YOUR GOAL: Look through the data below and return each line where "yellow" appears.

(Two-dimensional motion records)
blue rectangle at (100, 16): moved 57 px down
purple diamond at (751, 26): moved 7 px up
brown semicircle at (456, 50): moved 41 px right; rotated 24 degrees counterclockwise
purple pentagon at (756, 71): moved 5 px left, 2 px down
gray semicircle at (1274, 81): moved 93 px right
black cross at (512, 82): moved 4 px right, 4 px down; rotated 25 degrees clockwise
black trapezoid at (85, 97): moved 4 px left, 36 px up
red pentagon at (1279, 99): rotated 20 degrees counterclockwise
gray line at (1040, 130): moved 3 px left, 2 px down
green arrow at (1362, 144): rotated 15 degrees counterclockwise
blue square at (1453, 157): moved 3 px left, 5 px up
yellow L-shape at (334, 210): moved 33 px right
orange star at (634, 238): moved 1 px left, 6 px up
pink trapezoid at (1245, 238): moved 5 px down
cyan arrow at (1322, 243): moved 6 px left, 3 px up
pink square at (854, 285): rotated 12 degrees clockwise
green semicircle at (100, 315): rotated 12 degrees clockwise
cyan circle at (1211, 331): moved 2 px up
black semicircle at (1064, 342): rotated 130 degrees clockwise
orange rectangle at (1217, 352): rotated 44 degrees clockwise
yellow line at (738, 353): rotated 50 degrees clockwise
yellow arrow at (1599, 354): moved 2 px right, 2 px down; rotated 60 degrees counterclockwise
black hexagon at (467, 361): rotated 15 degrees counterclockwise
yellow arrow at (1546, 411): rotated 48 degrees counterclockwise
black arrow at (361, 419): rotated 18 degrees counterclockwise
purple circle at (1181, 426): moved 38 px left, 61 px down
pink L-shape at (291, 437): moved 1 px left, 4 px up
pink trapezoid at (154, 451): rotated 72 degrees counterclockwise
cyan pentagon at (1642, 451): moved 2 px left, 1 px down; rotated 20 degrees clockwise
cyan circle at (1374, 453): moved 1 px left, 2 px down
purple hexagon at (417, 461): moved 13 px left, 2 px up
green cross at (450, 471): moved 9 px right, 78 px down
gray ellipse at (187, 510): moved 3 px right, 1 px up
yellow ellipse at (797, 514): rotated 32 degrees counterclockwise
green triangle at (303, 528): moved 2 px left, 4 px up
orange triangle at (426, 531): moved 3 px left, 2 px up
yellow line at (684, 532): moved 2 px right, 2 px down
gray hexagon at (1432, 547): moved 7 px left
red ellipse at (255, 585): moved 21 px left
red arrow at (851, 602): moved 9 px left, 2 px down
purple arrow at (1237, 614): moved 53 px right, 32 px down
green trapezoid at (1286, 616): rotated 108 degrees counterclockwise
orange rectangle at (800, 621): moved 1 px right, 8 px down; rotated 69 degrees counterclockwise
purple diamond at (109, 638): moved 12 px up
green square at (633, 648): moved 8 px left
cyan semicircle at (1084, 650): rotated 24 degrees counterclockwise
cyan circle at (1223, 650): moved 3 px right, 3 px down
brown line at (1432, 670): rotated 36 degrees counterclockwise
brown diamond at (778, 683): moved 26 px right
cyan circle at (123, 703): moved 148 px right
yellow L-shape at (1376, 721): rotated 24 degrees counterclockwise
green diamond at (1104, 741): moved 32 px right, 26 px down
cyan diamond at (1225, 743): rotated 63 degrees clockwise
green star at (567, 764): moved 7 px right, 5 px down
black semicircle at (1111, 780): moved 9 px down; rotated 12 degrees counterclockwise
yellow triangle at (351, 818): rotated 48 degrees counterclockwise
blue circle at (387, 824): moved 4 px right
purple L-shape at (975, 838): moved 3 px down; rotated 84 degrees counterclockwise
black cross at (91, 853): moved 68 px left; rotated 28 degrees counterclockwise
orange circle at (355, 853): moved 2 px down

EXERCISE ANSWER:
yellow L-shape at (334, 210): moved 33 px right
yellow line at (738, 353): rotated 50 degrees clockwise
yellow arrow at (1599, 354): moved 2 px right, 2 px down; rotated 60 degrees counterclockwise
yellow arrow at (1546, 411): rotated 48 degrees counterclockwise
yellow ellipse at (797, 514): rotated 32 degrees counterclockwise
yellow line at (684, 532): moved 2 px right, 2 px down
yellow L-shape at (1376, 721): rotated 24 degrees counterclockwise
yellow triangle at (351, 818): rotated 48 degrees counterclockwise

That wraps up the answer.